**What the task asks**. Look through the data and write out every line with the word "stroma" in it.

**Record excerpts**.
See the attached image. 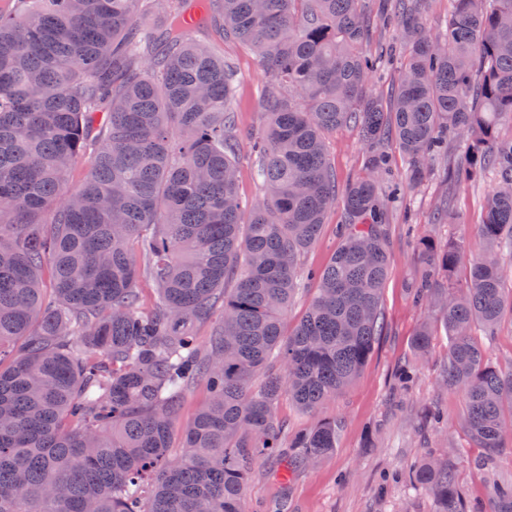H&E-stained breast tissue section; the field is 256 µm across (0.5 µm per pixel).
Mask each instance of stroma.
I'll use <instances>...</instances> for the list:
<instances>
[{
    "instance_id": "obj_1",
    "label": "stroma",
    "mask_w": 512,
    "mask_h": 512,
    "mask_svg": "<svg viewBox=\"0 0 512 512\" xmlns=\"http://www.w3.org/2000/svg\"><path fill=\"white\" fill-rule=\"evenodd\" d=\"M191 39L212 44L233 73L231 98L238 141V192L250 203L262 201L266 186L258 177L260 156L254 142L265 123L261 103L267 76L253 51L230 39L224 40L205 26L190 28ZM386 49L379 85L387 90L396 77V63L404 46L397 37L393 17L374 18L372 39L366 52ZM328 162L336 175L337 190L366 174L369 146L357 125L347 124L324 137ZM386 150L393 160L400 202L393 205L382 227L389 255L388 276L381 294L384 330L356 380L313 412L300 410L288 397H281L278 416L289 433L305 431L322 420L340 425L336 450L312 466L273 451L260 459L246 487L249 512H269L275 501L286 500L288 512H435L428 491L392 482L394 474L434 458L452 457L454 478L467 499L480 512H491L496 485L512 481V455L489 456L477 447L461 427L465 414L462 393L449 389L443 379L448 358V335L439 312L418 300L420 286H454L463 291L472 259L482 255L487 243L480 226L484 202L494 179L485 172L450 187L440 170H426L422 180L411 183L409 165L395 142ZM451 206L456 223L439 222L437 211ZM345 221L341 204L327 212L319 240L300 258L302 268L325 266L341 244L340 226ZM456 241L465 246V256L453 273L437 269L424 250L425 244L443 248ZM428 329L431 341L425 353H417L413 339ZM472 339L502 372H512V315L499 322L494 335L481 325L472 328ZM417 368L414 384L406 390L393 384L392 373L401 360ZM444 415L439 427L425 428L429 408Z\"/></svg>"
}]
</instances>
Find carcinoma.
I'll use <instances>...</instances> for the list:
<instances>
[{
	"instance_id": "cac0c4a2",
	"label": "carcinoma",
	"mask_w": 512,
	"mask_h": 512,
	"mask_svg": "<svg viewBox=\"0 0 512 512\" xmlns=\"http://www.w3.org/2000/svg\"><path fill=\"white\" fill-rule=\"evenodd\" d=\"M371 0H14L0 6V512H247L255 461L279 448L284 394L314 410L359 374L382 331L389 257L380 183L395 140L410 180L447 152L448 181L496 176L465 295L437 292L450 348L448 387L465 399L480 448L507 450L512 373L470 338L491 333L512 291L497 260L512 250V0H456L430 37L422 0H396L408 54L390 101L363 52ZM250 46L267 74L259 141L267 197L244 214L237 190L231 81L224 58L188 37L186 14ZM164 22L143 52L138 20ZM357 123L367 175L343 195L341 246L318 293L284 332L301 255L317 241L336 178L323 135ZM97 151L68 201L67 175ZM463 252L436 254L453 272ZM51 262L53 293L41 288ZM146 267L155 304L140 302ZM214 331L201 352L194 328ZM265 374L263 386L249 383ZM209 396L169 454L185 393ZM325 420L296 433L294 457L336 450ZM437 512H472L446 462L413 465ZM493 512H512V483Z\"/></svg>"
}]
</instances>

**Reply to the exercise**.
Mask each instance of stroma.
    "label": "stroma",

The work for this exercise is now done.